───── EXTRACTED MATERIAL

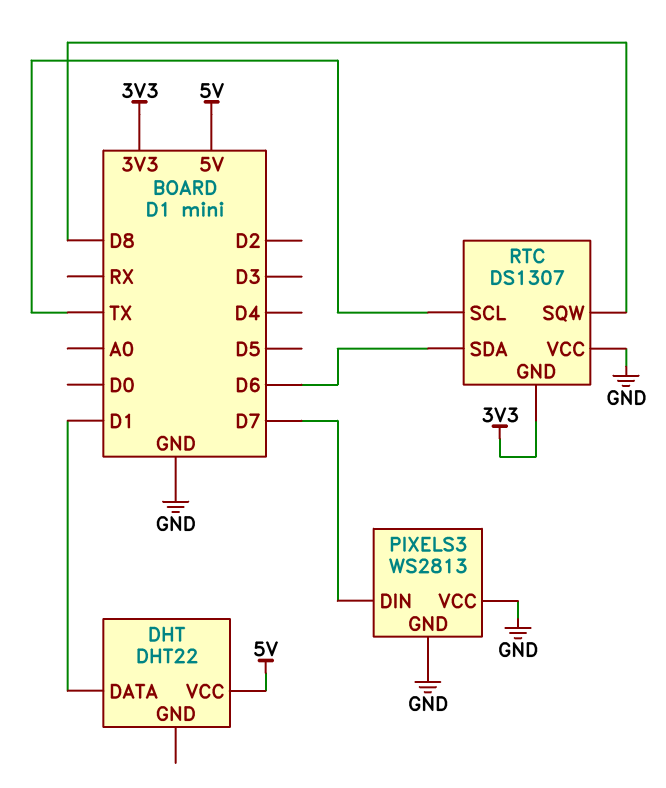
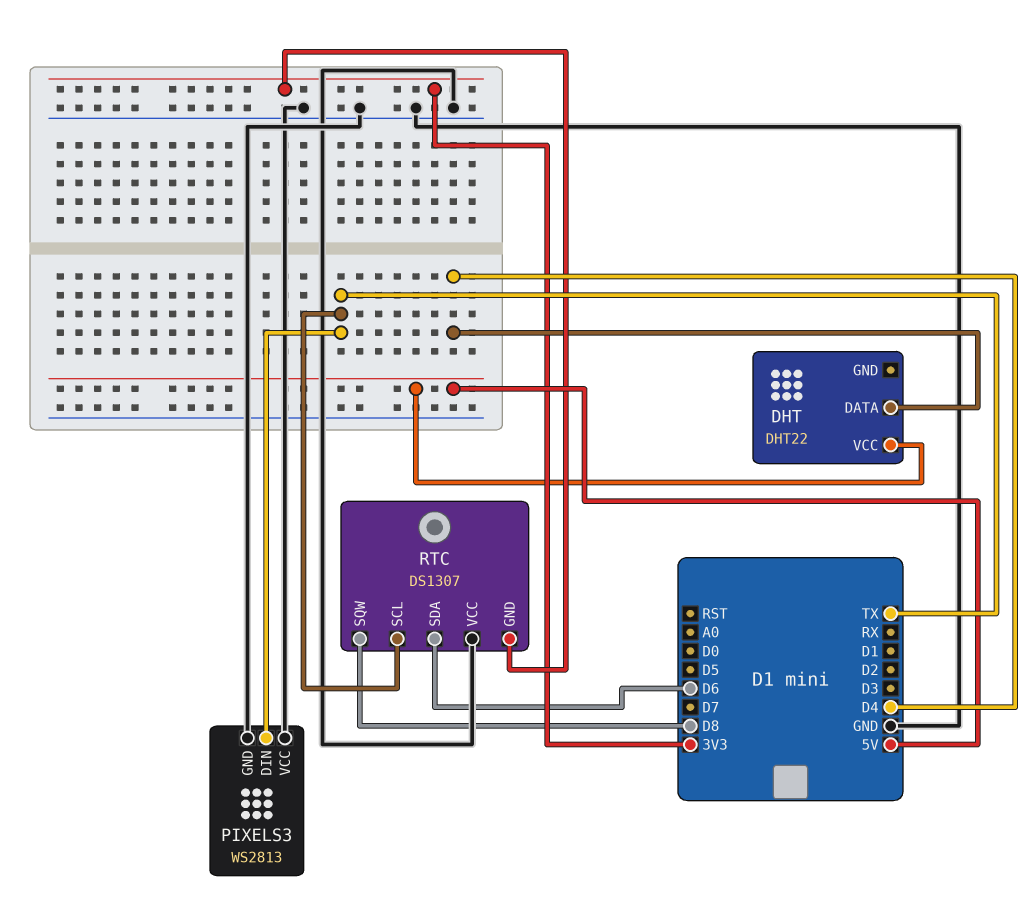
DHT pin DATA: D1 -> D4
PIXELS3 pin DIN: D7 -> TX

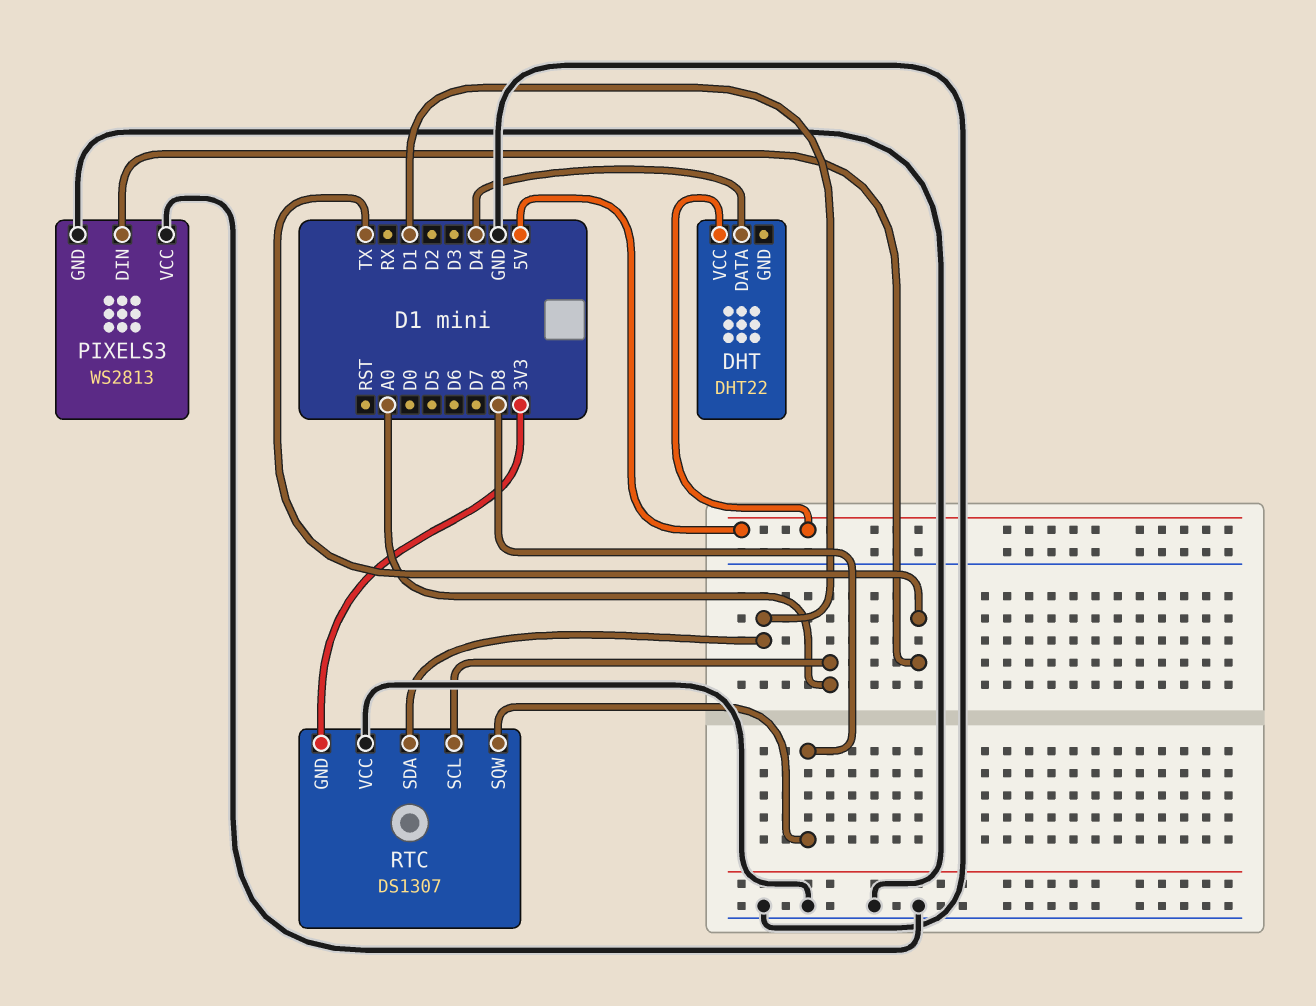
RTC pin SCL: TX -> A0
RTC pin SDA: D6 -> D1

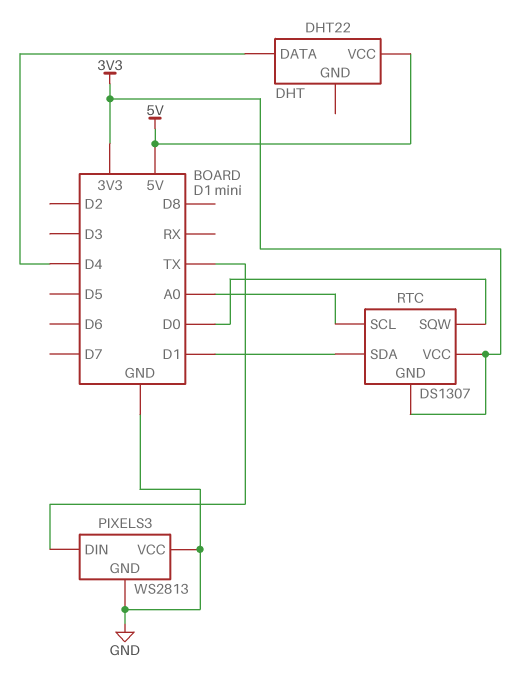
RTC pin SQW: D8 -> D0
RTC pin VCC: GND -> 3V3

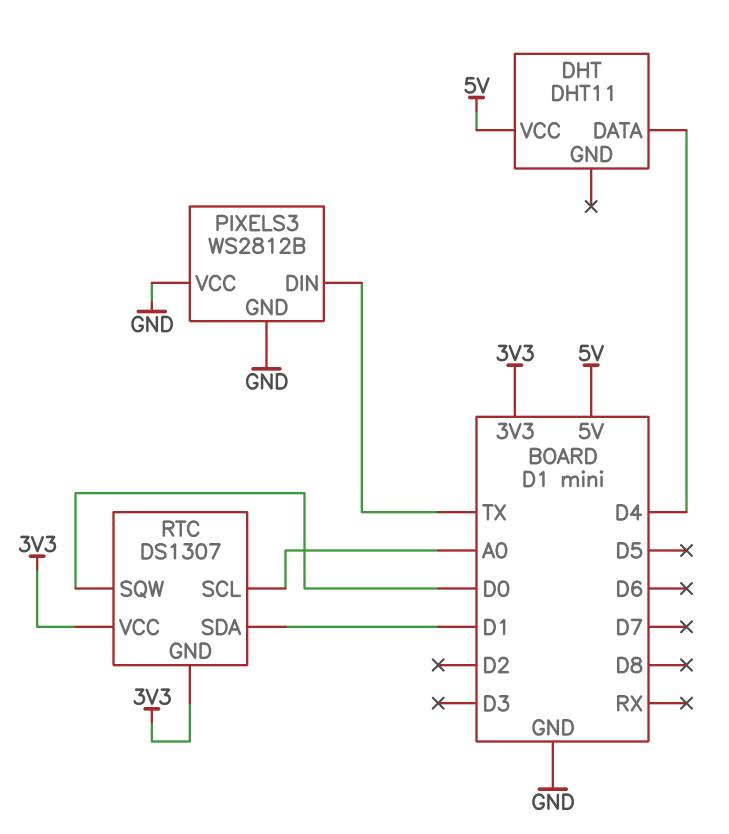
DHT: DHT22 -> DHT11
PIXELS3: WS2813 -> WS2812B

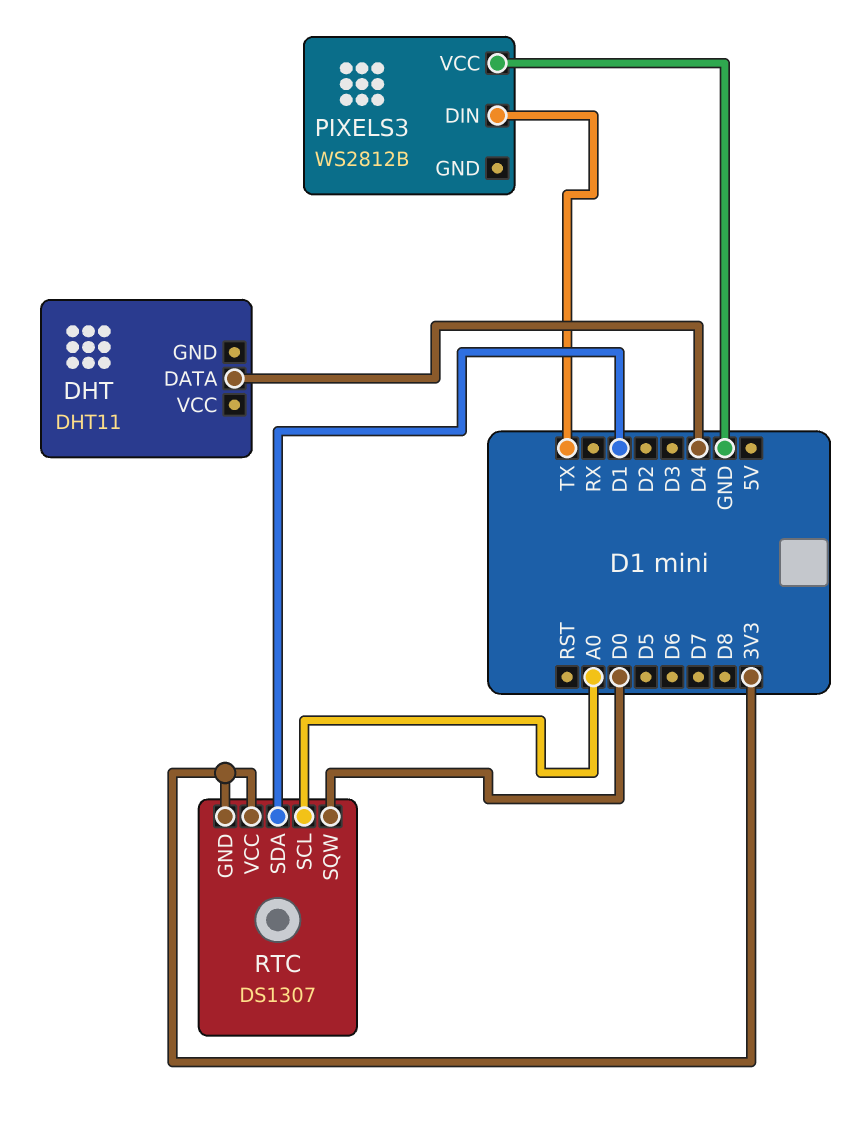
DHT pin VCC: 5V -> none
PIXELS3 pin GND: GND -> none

──────────

- ASSIGNMENT -
Could you output all of the records exactly, without their pictures?

- ANSWER FOR THIS EXERCISE -
DHT pin DATA: D1 -> D4
PIXELS3 pin DIN: D7 -> TX

RTC pin SCL: TX -> A0
RTC pin SDA: D6 -> D1

RTC pin SQW: D8 -> D0
RTC pin VCC: GND -> 3V3

DHT: DHT22 -> DHT11
PIXELS3: WS2813 -> WS2812B

DHT pin VCC: 5V -> none
PIXELS3 pin GND: GND -> none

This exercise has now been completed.